----- Entries provided -----

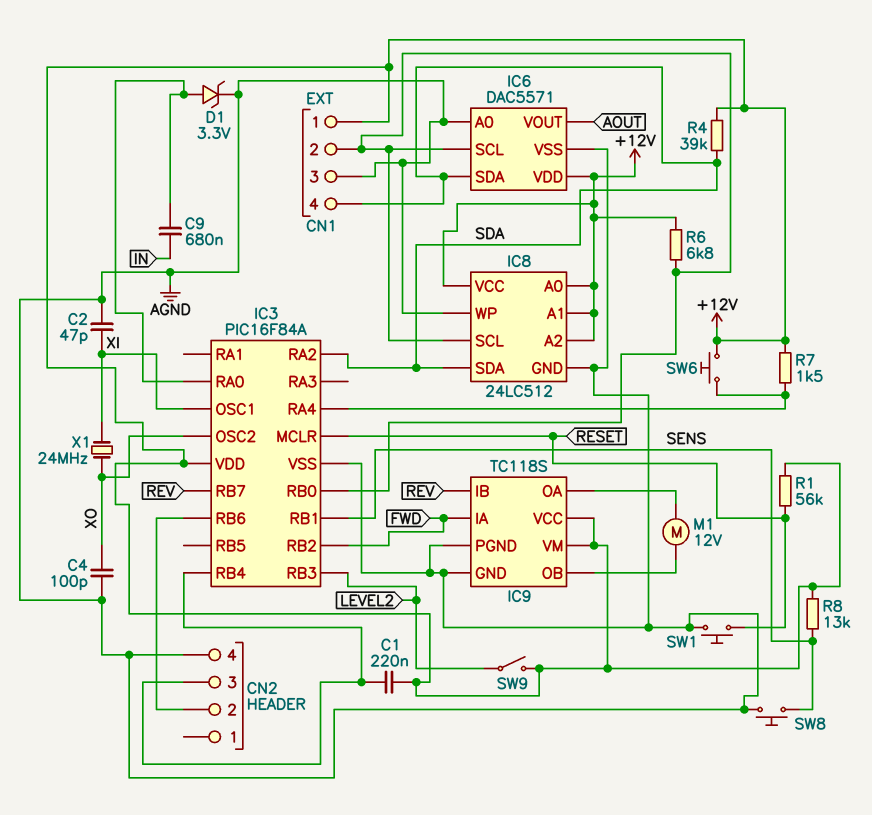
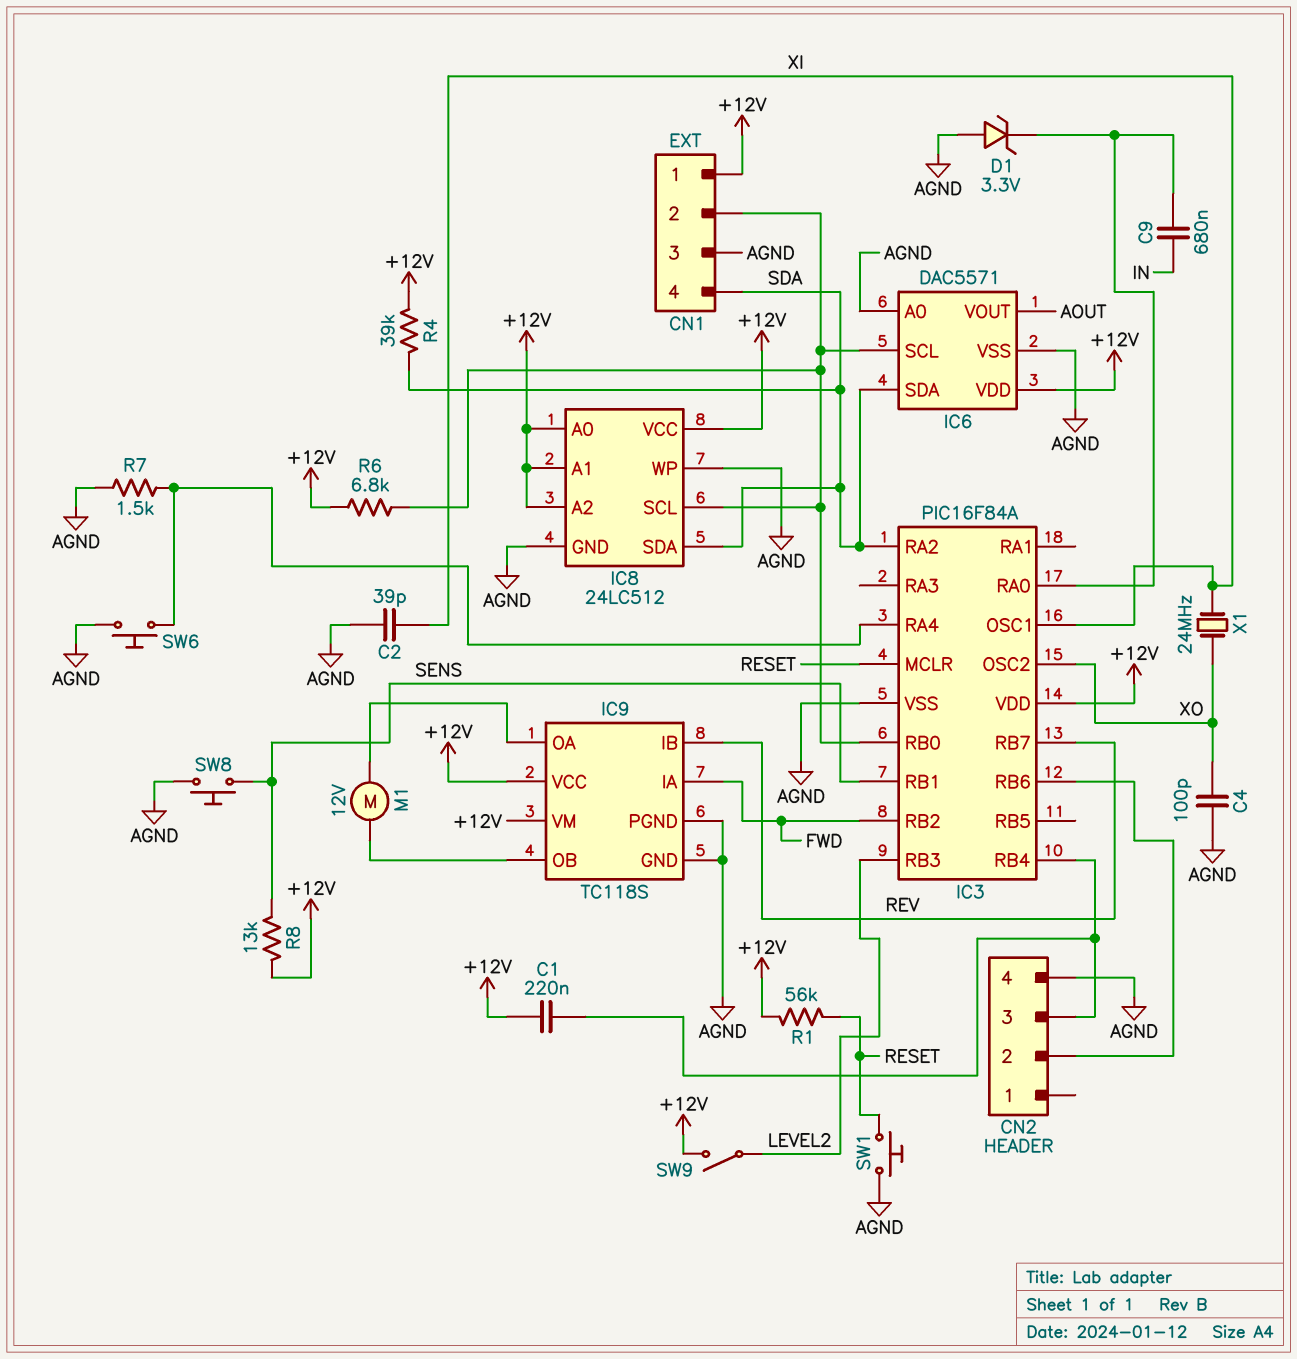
C2: 47pF (AGND, XI) -> 39pF (AGND, XI)
D1: zener 3.3V (A IC3/RA0, K AGND) -> zener 3.3V (A AGND, K IC3/RA0)
R7: 1.5k (+12V, IC3/RA4) -> 1.5k (AGND, IC3/RA4)
SW6: button (+12V, IC3/RA4) -> button (AGND, IC3/RA4)

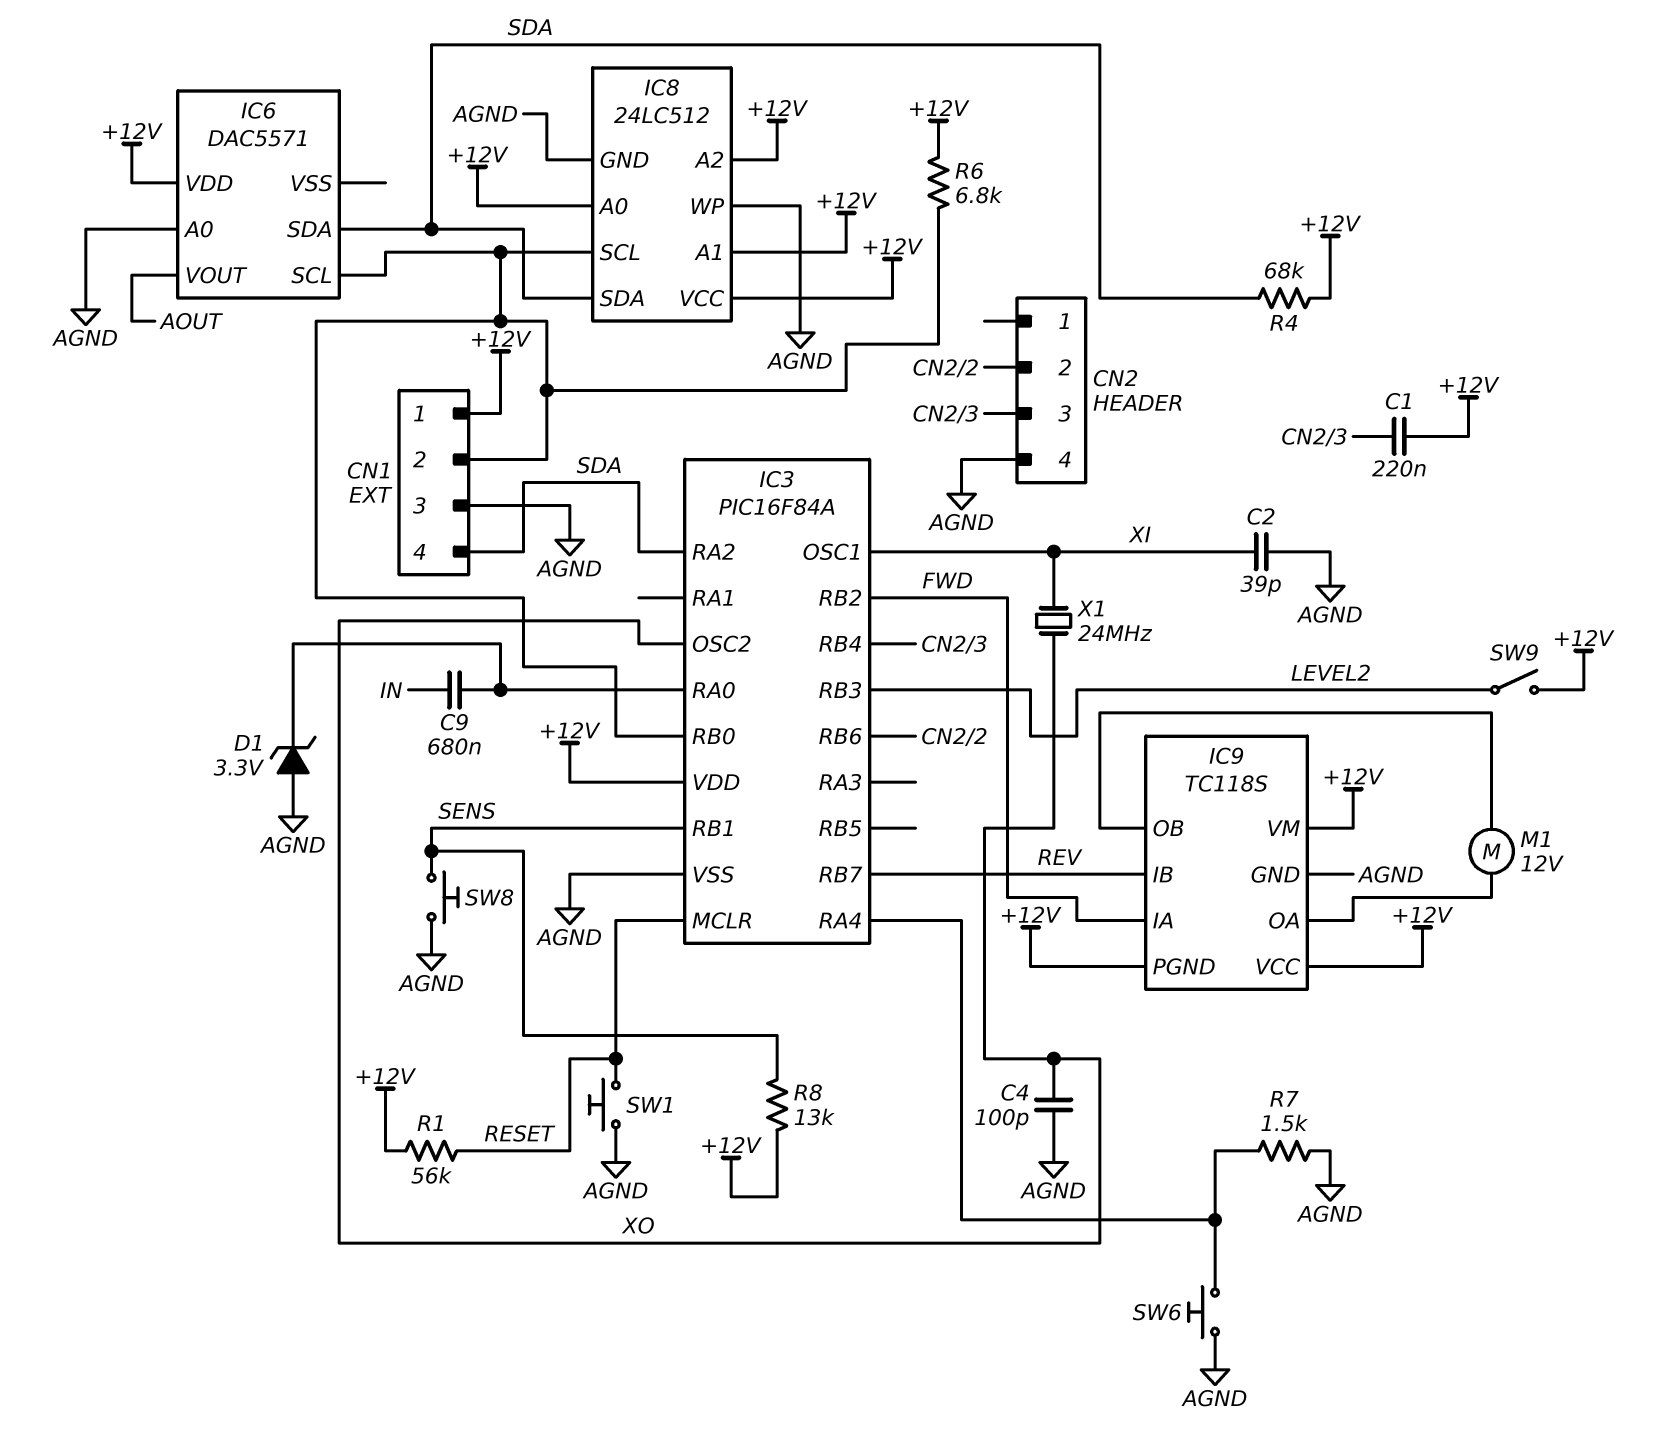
IC6 pin VSS: AGND -> none
IC9 pin PGND: AGND -> +12V
R4: 39k (+12V, SDA) -> 68k (+12V, SDA)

-----

Where a line of the entries contains the word "AGND", copy that line.

▶ [Answer space]
C2: 47pF (AGND, XI) -> 39pF (AGND, XI)
D1: zener 3.3V (A IC3/RA0, K AGND) -> zener 3.3V (A AGND, K IC3/RA0)
R7: 1.5k (+12V, IC3/RA4) -> 1.5k (AGND, IC3/RA4)
SW6: button (+12V, IC3/RA4) -> button (AGND, IC3/RA4)
IC6 pin VSS: AGND -> none
IC9 pin PGND: AGND -> +12V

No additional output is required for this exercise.